**Your task:** Working from the records below, repeat exactly the lines starting at the line that contains "D2: none -> zener (A VEXT, K 5V)" and ending at the line that contains "R110: 3.3k (J101/2, N_7) -> 560 (J101/2, N_7)", inclusive.

(Beginning of Data for review)

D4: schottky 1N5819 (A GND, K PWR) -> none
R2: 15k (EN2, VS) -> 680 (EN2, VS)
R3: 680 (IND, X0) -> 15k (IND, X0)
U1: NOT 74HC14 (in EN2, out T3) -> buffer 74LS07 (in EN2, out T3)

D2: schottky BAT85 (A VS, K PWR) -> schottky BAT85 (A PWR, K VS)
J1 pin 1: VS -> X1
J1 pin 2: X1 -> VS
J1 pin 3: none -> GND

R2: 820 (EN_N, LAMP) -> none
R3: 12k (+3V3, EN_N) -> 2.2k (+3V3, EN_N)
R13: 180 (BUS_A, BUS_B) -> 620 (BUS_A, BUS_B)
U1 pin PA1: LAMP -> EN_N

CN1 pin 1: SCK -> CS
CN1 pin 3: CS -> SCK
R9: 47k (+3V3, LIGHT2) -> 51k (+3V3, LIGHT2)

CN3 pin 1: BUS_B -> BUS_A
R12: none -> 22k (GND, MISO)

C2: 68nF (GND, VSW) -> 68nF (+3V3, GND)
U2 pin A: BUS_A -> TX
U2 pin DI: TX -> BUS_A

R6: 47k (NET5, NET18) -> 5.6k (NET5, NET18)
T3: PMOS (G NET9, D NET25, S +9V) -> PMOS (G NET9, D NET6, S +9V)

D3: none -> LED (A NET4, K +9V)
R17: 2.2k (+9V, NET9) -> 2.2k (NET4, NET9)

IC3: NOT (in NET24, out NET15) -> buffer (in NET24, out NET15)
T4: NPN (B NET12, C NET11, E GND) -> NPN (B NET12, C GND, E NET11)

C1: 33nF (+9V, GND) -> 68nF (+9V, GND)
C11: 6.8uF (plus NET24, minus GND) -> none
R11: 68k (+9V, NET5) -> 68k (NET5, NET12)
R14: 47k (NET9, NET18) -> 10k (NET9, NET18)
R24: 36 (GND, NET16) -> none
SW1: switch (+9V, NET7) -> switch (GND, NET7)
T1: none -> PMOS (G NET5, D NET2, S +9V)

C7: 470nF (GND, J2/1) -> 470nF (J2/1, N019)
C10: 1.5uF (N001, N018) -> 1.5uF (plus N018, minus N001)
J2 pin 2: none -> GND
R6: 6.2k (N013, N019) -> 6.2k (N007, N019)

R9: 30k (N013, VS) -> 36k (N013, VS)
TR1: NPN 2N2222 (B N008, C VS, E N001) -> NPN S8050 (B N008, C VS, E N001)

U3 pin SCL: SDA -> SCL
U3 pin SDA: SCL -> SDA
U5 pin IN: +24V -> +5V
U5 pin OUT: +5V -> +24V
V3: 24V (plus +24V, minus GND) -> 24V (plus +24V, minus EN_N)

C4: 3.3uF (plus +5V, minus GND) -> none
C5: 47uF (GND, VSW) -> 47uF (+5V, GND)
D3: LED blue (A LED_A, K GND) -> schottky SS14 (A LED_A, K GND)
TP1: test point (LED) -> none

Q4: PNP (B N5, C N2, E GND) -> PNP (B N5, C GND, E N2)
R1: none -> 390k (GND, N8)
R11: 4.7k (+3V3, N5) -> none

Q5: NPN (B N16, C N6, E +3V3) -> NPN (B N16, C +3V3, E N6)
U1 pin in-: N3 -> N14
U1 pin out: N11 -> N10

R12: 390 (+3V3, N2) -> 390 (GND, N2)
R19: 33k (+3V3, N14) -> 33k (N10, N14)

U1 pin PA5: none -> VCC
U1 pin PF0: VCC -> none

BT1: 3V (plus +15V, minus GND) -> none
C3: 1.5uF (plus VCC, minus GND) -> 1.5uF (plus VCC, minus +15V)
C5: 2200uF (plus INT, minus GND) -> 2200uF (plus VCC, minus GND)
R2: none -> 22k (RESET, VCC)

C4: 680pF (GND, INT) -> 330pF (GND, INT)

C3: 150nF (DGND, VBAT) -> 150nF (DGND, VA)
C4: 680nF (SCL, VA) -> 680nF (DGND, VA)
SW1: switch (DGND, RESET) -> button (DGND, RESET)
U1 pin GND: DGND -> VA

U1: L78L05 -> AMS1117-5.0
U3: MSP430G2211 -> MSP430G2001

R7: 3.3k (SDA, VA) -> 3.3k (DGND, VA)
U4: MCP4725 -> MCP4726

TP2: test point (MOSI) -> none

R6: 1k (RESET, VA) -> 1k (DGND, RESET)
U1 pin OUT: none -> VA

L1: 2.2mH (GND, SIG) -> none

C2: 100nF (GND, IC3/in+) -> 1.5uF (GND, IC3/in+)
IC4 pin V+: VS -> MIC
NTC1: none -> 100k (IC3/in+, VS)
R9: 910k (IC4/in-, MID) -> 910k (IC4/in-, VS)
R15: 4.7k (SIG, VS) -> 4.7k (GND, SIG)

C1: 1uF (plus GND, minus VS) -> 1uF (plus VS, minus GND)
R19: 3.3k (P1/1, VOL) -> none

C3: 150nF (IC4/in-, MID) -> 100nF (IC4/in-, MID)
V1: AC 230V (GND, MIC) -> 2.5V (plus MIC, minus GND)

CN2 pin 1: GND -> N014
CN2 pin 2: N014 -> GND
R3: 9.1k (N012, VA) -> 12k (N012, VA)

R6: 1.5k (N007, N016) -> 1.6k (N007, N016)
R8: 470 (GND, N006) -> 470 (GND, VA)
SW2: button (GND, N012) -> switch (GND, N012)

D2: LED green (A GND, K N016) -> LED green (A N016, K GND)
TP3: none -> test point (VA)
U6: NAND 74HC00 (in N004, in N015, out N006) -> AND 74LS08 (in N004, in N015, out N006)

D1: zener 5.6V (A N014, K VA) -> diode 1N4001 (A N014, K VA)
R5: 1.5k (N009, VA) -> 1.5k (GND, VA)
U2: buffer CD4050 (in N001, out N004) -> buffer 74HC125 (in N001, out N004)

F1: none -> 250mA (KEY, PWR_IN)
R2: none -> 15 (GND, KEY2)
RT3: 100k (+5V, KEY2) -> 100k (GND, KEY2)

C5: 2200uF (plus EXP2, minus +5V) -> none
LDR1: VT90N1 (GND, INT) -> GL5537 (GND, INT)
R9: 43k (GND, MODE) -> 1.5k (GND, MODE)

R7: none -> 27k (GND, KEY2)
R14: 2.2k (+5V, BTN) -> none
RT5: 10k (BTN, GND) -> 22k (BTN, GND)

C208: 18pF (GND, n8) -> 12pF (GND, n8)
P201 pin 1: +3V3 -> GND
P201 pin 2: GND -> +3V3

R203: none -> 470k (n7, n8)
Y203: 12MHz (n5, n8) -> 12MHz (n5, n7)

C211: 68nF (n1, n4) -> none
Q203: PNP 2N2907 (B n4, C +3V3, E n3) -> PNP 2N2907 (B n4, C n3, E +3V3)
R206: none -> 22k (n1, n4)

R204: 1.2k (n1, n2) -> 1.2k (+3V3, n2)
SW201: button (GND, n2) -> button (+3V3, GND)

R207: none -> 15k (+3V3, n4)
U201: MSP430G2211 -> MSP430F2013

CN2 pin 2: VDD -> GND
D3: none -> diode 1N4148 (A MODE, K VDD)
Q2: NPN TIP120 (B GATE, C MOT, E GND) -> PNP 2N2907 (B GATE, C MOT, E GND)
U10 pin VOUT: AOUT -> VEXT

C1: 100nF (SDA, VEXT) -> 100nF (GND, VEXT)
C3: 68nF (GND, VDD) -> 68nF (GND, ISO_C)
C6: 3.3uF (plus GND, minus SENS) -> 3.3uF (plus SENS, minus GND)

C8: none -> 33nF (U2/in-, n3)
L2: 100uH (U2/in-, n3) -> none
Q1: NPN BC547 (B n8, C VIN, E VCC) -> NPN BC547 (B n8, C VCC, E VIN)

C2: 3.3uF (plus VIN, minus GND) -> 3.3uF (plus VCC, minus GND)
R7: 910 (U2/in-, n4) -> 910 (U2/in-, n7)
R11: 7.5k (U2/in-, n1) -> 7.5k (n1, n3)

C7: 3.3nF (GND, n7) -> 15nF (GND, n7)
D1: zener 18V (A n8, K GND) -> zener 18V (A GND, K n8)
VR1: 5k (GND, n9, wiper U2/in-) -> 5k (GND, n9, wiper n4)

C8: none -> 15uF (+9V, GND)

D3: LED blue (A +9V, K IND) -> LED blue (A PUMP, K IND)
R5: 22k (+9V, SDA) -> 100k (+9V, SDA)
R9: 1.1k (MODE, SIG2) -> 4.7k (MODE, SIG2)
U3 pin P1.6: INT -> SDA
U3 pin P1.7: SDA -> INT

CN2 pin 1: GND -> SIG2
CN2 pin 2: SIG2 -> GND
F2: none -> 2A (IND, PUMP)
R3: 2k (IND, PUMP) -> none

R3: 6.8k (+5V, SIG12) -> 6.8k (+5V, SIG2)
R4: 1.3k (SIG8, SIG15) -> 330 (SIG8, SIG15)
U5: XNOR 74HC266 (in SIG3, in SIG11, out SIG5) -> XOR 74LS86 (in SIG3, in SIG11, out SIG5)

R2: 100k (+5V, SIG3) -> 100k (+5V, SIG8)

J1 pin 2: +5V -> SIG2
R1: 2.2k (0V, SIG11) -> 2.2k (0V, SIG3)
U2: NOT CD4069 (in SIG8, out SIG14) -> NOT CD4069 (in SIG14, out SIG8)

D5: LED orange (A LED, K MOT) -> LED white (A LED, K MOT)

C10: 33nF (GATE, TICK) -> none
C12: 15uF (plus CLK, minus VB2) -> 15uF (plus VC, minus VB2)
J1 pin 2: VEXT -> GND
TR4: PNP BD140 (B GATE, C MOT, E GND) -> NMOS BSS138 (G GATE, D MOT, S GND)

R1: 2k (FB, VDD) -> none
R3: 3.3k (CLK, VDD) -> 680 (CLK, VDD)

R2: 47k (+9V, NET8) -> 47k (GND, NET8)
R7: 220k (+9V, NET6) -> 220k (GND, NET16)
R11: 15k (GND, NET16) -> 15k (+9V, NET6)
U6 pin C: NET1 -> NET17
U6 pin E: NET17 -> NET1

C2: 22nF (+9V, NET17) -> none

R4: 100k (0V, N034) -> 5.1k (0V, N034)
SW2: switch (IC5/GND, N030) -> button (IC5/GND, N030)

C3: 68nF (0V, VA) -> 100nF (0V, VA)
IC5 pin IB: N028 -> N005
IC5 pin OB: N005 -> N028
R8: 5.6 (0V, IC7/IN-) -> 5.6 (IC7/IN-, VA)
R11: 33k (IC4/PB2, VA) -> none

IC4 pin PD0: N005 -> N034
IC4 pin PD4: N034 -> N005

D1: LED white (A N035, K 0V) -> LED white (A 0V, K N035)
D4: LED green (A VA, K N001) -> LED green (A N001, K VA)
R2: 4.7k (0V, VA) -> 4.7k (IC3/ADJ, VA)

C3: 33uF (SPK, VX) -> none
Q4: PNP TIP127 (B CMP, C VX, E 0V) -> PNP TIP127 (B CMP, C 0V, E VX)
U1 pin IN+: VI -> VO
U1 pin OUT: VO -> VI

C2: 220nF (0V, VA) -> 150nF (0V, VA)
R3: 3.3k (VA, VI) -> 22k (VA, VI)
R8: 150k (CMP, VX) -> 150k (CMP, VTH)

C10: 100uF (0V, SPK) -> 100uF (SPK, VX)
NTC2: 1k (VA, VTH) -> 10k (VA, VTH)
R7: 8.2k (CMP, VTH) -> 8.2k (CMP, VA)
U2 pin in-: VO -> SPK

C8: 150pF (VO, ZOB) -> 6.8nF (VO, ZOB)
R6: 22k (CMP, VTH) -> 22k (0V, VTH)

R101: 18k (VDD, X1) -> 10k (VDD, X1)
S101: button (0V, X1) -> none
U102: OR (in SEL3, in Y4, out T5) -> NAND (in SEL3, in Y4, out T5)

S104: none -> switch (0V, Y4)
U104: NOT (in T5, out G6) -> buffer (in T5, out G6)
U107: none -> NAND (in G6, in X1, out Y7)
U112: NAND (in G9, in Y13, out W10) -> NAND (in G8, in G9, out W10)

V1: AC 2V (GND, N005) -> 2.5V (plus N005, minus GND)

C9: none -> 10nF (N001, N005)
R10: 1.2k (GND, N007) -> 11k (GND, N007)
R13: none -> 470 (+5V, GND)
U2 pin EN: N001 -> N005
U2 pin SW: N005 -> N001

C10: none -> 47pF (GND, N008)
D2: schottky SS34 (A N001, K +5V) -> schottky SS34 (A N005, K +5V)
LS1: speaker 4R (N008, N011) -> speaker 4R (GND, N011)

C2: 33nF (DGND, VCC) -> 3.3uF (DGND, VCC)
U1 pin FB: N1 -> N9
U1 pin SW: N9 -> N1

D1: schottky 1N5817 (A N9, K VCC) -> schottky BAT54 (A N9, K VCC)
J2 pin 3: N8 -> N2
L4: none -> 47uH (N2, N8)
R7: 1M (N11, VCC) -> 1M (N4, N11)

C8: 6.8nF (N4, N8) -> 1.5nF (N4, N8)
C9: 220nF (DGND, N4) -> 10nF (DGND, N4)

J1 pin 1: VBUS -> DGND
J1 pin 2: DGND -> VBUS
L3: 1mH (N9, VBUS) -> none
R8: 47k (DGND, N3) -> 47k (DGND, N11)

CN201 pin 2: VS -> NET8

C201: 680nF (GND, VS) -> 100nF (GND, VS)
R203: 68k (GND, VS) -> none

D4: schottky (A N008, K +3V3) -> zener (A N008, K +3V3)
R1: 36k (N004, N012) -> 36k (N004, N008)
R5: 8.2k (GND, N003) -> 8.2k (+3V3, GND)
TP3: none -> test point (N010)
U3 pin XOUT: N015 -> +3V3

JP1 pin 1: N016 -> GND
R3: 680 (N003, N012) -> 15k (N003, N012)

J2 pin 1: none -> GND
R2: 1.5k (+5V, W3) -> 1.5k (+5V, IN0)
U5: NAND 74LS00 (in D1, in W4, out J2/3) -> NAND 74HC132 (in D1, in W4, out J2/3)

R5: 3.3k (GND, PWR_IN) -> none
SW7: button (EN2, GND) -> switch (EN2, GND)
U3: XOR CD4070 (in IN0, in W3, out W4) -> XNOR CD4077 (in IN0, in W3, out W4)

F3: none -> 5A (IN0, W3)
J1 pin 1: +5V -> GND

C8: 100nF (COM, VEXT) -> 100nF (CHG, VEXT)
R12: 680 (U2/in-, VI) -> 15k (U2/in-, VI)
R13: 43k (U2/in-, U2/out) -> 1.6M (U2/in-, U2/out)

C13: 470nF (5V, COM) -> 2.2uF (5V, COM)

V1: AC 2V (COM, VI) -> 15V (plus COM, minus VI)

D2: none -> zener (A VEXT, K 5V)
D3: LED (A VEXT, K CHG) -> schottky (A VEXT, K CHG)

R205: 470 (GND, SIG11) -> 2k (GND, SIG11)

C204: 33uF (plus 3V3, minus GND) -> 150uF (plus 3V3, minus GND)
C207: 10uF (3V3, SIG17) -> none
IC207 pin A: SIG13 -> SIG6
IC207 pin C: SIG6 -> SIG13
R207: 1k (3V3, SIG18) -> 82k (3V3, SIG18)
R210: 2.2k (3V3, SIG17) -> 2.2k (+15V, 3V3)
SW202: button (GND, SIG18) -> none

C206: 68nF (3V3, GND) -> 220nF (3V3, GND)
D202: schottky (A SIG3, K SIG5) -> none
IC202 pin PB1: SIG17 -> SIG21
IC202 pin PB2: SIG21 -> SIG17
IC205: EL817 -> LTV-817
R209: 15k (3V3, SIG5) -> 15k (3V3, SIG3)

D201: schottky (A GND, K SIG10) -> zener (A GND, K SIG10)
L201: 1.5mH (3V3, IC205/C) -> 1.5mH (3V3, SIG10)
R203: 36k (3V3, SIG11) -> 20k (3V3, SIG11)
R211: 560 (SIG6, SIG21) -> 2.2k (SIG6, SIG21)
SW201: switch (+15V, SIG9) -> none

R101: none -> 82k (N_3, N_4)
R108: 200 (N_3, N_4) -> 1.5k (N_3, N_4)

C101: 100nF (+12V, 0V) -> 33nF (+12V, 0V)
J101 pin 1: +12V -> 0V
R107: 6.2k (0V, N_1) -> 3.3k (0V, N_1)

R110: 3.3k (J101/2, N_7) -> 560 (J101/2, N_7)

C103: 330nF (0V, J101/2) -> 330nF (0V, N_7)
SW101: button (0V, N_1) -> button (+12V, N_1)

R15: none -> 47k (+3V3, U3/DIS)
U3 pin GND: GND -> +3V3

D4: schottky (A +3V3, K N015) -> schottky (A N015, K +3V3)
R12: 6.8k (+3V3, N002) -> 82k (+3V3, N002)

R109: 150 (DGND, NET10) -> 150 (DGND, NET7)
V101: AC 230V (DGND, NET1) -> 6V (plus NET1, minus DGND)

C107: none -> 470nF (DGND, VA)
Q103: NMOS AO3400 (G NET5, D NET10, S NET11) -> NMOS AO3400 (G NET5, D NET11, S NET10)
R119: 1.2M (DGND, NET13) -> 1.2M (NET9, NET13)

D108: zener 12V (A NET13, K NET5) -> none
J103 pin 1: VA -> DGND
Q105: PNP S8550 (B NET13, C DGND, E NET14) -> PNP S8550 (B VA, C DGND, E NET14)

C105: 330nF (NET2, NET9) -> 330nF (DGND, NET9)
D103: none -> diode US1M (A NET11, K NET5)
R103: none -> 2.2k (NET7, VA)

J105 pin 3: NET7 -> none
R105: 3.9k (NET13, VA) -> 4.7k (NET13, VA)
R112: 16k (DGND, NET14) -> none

(End of Data for review)

**Solution for this task:**
D2: none -> zener (A VEXT, K 5V)
D3: LED (A VEXT, K CHG) -> schottky (A VEXT, K CHG)

R205: 470 (GND, SIG11) -> 2k (GND, SIG11)

C204: 33uF (plus 3V3, minus GND) -> 150uF (plus 3V3, minus GND)
C207: 10uF (3V3, SIG17) -> none
IC207 pin A: SIG13 -> SIG6
IC207 pin C: SIG6 -> SIG13
R207: 1k (3V3, SIG18) -> 82k (3V3, SIG18)
R210: 2.2k (3V3, SIG17) -> 2.2k (+15V, 3V3)
SW202: button (GND, SIG18) -> none

C206: 68nF (3V3, GND) -> 220nF (3V3, GND)
D202: schottky (A SIG3, K SIG5) -> none
IC202 pin PB1: SIG17 -> SIG21
IC202 pin PB2: SIG21 -> SIG17
IC205: EL817 -> LTV-817
R209: 15k (3V3, SIG5) -> 15k (3V3, SIG3)

D201: schottky (A GND, K SIG10) -> zener (A GND, K SIG10)
L201: 1.5mH (3V3, IC205/C) -> 1.5mH (3V3, SIG10)
R203: 36k (3V3, SIG11) -> 20k (3V3, SIG11)
R211: 560 (SIG6, SIG21) -> 2.2k (SIG6, SIG21)
SW201: switch (+15V, SIG9) -> none

R101: none -> 82k (N_3, N_4)
R108: 200 (N_3, N_4) -> 1.5k (N_3, N_4)

C101: 100nF (+12V, 0V) -> 33nF (+12V, 0V)
J101 pin 1: +12V -> 0V
R107: 6.2k (0V, N_1) -> 3.3k (0V, N_1)

R110: 3.3k (J101/2, N_7) -> 560 (J101/2, N_7)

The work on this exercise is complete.